- **Goal of the exercise**: With the line that contains "op=insert; now=pink pawn;" as the final line, return every line from the start of the data below exactly.
─── Data for this exercise ───
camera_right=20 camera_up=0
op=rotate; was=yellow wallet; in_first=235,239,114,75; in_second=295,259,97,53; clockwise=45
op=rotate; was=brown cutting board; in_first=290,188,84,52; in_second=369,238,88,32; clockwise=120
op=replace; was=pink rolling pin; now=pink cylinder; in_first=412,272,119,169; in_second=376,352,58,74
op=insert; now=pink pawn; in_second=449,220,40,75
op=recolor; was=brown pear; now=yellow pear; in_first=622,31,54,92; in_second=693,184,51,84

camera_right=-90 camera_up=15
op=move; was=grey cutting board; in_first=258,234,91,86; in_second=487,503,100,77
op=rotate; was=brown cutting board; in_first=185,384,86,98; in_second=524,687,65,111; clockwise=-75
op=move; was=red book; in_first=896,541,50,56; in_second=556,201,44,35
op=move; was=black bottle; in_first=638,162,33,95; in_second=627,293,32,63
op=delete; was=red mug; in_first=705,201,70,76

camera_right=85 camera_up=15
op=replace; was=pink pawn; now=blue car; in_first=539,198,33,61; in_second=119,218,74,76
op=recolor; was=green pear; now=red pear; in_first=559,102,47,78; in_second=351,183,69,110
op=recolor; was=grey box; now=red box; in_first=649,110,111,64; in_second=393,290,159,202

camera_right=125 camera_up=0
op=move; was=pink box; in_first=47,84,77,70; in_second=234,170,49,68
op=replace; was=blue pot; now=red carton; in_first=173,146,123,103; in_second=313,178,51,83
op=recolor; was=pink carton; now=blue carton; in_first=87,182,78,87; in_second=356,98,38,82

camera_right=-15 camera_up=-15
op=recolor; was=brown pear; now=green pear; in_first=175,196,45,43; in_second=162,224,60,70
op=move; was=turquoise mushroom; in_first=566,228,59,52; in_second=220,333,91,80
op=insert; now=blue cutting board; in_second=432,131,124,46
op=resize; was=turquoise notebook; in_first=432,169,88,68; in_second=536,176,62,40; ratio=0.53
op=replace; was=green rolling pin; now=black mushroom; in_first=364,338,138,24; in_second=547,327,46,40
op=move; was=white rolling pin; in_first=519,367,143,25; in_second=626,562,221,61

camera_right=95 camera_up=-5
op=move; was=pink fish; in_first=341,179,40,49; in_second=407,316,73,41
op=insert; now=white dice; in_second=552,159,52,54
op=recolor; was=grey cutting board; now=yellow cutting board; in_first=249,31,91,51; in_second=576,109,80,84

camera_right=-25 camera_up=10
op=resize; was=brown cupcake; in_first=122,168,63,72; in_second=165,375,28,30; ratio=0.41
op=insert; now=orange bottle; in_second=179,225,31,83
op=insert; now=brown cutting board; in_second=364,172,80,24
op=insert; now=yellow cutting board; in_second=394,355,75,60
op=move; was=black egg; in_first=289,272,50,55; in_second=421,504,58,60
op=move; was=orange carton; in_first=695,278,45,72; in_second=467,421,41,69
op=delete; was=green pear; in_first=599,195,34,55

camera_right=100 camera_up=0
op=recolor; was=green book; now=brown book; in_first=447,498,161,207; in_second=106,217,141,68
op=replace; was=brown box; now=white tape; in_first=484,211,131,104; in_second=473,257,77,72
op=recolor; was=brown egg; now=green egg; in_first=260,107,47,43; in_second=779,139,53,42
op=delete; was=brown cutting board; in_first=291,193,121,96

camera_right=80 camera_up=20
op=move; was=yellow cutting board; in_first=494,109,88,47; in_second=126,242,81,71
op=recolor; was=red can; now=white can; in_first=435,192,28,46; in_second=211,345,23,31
───
- **Solution to this task**:
camera_right=20 camera_up=0
op=rotate; was=yellow wallet; in_first=235,239,114,75; in_second=295,259,97,53; clockwise=45
op=rotate; was=brown cutting board; in_first=290,188,84,52; in_second=369,238,88,32; clockwise=120
op=replace; was=pink rolling pin; now=pink cylinder; in_first=412,272,119,169; in_second=376,352,58,74
op=insert; now=pink pawn; in_second=449,220,40,75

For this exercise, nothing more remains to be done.